[[ RECORDS FOR PROCESSING, beginning ]]
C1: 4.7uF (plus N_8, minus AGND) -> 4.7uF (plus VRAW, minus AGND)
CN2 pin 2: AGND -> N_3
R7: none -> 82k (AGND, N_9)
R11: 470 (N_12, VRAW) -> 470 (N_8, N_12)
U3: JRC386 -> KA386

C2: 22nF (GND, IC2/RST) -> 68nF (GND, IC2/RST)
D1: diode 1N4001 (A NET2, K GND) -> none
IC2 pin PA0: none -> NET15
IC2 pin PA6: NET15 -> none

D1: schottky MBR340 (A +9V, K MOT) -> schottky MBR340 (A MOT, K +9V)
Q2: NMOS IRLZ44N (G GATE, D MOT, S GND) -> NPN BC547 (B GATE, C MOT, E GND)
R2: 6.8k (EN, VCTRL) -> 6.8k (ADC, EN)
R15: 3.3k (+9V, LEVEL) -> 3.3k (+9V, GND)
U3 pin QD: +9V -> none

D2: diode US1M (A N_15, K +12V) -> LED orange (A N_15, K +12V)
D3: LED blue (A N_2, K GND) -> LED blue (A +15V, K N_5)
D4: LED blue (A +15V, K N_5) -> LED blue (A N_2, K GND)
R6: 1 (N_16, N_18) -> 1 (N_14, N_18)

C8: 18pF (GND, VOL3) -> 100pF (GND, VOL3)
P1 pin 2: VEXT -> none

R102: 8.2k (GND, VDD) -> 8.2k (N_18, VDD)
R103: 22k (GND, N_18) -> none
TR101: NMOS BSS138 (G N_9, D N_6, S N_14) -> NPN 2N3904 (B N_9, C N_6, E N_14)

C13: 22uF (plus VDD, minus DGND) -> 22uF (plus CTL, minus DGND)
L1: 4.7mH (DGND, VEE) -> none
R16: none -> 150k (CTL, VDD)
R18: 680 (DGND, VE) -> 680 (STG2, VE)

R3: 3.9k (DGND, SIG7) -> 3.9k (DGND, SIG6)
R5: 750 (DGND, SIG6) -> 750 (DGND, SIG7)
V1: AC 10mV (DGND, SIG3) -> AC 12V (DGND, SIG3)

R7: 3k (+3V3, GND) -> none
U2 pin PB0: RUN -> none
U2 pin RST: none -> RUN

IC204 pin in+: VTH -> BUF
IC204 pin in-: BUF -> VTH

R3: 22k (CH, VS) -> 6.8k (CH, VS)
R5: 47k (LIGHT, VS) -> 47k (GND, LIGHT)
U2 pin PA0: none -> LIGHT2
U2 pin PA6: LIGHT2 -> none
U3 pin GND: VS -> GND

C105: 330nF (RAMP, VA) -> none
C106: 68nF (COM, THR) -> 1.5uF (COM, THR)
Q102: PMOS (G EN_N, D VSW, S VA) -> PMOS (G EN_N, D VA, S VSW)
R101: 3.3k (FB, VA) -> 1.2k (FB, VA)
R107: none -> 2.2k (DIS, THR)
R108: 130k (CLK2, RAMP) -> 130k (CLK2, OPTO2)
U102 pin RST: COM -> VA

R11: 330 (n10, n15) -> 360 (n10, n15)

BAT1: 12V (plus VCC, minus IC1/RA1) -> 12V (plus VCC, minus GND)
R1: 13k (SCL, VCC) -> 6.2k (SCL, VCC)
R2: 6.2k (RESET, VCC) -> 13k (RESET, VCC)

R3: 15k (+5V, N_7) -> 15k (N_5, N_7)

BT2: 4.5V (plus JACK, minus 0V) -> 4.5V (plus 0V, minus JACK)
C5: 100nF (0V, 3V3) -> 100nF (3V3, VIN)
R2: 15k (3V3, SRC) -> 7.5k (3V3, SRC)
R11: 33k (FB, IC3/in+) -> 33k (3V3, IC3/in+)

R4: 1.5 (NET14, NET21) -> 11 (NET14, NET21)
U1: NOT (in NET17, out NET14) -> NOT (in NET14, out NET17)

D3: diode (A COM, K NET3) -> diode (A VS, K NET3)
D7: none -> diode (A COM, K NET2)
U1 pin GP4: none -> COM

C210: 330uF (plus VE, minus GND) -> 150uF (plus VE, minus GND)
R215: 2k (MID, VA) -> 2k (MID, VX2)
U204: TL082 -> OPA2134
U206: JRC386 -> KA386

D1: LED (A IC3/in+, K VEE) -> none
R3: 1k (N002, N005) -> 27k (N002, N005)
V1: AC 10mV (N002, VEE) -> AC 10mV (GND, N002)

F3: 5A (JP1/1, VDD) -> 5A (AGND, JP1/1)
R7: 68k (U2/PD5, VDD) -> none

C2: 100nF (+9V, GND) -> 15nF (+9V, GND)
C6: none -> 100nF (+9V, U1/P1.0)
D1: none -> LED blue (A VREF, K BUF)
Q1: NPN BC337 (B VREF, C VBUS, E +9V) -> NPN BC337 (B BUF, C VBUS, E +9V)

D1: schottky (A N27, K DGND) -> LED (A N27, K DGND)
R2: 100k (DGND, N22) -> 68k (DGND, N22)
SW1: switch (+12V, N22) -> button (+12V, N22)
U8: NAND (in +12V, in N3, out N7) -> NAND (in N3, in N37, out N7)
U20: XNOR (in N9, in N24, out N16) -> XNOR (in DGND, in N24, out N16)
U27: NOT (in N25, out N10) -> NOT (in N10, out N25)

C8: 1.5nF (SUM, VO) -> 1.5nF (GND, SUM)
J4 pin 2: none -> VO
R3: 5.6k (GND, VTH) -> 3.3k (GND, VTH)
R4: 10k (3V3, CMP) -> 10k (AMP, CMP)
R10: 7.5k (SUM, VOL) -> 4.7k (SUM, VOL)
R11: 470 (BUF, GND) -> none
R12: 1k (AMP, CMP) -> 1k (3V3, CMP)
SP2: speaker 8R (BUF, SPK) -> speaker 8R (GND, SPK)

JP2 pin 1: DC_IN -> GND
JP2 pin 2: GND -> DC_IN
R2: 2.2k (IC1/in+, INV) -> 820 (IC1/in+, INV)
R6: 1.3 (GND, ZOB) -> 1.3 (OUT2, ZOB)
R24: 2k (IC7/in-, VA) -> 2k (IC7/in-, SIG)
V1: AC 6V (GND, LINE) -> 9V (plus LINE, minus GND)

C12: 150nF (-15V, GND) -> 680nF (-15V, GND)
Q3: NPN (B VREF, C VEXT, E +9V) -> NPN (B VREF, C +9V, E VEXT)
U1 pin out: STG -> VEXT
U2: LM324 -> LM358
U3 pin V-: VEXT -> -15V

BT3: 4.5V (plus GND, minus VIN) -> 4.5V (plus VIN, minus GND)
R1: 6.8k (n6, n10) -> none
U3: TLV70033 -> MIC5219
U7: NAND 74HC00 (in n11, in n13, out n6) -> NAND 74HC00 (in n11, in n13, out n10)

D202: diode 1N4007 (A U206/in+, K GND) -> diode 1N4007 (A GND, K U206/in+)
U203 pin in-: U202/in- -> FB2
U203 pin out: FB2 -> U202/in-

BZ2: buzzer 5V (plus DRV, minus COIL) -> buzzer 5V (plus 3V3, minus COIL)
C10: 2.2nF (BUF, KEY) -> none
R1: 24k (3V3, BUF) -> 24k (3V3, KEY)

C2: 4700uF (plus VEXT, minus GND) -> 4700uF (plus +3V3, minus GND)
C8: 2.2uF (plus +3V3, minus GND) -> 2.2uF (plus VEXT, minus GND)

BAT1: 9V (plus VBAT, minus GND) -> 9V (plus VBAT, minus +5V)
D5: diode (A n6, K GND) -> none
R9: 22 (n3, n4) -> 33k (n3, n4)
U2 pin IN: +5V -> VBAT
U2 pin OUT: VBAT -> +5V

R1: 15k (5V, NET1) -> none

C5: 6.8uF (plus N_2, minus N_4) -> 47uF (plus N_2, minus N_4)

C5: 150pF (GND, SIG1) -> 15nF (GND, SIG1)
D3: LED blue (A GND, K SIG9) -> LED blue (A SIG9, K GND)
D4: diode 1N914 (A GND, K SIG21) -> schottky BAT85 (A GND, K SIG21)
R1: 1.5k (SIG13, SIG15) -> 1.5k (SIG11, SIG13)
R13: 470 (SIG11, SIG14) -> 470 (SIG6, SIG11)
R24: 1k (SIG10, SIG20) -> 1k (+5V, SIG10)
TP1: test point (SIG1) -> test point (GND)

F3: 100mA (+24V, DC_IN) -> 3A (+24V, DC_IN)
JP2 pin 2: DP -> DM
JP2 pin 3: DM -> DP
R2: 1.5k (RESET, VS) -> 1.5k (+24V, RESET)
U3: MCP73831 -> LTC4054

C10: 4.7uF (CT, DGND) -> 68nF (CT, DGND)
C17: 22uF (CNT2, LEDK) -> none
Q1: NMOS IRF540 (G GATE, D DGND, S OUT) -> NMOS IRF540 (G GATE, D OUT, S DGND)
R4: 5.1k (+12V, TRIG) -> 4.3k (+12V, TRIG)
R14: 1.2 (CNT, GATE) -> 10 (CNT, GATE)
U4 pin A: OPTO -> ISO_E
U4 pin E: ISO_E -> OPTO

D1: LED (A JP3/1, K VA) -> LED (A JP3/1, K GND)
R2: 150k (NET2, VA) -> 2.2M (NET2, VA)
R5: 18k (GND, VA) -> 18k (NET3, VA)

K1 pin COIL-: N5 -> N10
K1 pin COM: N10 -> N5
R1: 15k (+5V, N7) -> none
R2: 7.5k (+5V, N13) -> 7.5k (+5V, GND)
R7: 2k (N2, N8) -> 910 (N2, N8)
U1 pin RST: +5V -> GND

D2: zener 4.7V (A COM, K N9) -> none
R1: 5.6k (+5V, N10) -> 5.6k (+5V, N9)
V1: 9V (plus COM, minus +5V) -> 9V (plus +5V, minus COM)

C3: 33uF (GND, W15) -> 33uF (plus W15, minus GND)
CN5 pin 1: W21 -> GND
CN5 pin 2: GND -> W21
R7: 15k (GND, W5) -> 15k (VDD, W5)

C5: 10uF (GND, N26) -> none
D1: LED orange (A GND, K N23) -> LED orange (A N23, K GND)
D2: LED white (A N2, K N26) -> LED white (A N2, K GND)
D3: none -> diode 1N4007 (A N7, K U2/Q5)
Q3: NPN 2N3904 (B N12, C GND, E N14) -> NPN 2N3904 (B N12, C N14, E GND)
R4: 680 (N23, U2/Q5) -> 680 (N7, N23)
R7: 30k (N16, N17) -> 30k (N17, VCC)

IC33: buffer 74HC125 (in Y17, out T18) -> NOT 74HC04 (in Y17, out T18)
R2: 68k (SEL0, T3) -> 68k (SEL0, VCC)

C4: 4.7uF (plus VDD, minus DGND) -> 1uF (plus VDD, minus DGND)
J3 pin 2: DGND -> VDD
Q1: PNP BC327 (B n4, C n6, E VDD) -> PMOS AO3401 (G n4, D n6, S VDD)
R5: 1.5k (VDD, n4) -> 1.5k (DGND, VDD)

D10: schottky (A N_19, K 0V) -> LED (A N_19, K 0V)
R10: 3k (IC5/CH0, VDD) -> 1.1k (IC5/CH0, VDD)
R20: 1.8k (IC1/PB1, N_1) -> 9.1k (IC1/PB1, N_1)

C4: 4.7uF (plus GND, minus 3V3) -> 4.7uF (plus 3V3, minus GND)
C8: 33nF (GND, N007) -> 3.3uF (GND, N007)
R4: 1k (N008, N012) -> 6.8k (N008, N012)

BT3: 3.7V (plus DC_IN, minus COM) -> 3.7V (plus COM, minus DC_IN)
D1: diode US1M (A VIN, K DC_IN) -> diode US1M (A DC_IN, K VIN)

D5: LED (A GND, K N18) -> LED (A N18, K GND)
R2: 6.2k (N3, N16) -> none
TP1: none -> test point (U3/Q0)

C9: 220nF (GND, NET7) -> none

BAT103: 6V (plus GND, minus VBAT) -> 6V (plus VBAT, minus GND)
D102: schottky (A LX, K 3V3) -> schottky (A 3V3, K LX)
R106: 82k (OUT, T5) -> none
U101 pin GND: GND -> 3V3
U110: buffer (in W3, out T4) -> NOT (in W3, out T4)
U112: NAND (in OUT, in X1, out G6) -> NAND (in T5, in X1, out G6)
[[ RECORDS FOR PROCESSING, end ]]
■ WORK TASK: Give the count of lines in the listing that contain the word "PMOS". No explanation is wanted.

■ RESULT OF THE TASK: 2